** Task material **
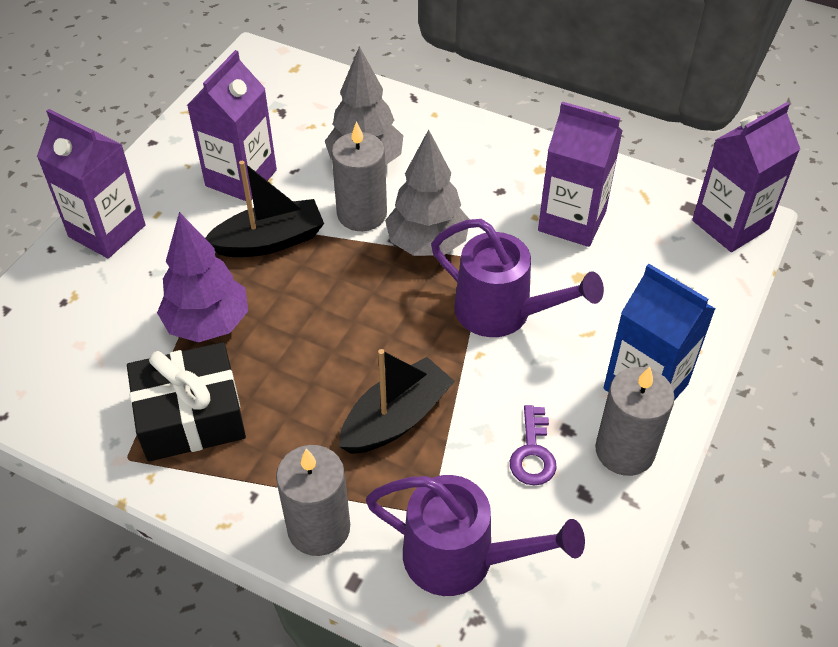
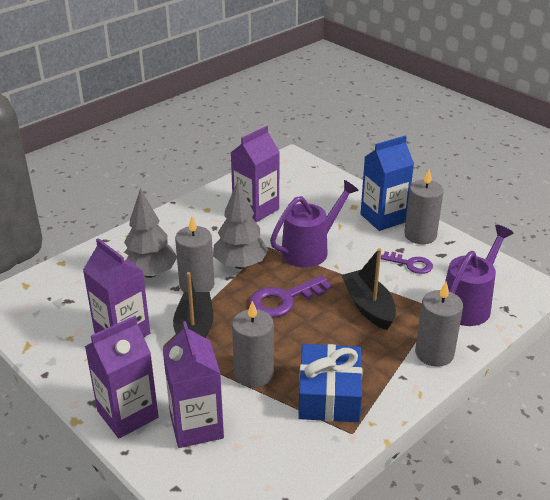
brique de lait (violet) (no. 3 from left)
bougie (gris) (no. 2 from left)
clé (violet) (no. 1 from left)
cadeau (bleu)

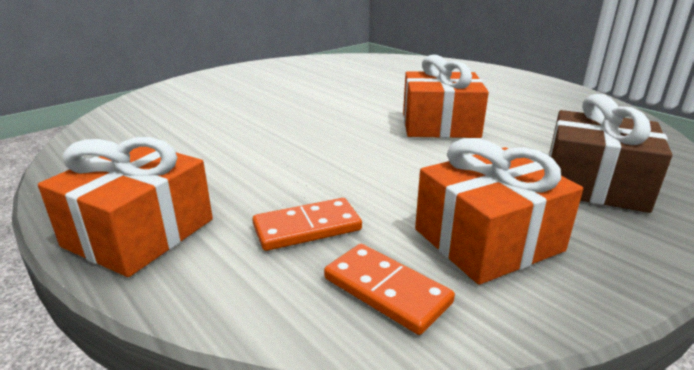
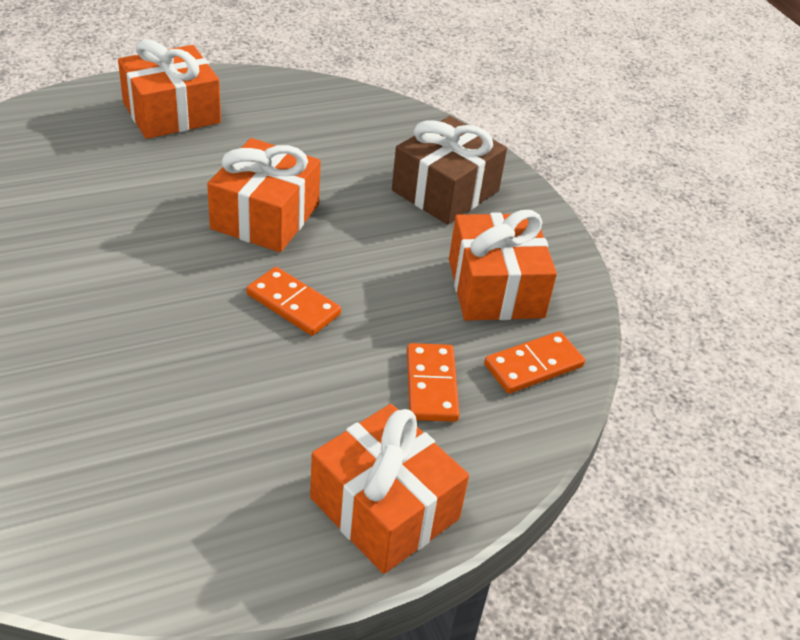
cadeau (orange) (no. 1 from left)
domino (orange) (no. 1 from left)

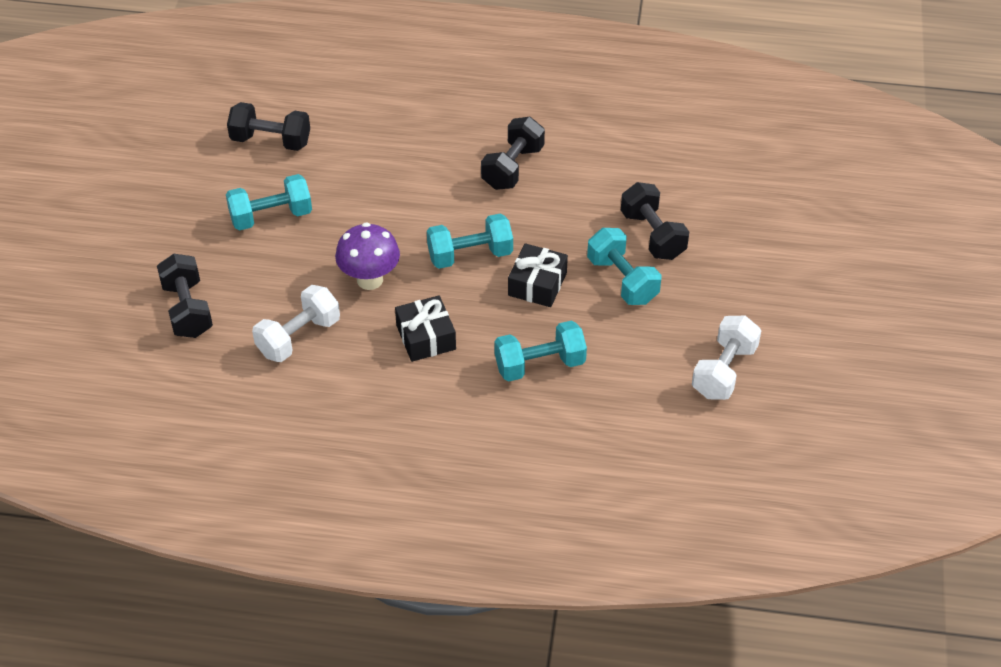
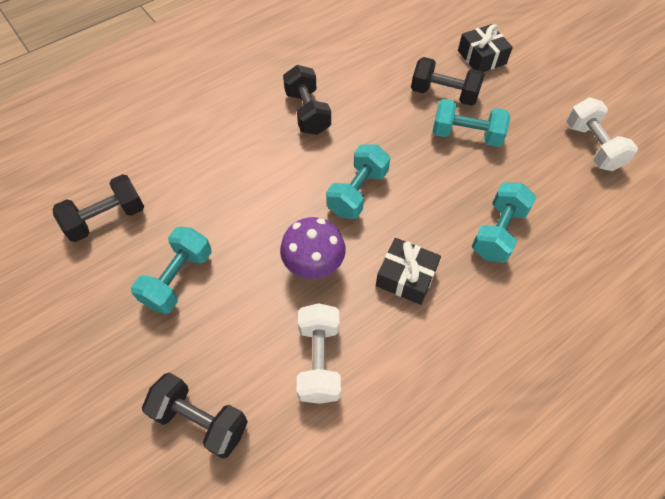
cadeau (noir) (no. 2 from left)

** Task directions **
Each line from the one that contains "cadeau (orange) (no. 1 from left)" through the end of the records should be restated exactly; include both end lines and leave any pictures out.

** Solution for this task **
cadeau (orange) (no. 1 from left)
domino (orange) (no. 1 from left)

cadeau (noir) (no. 2 from left)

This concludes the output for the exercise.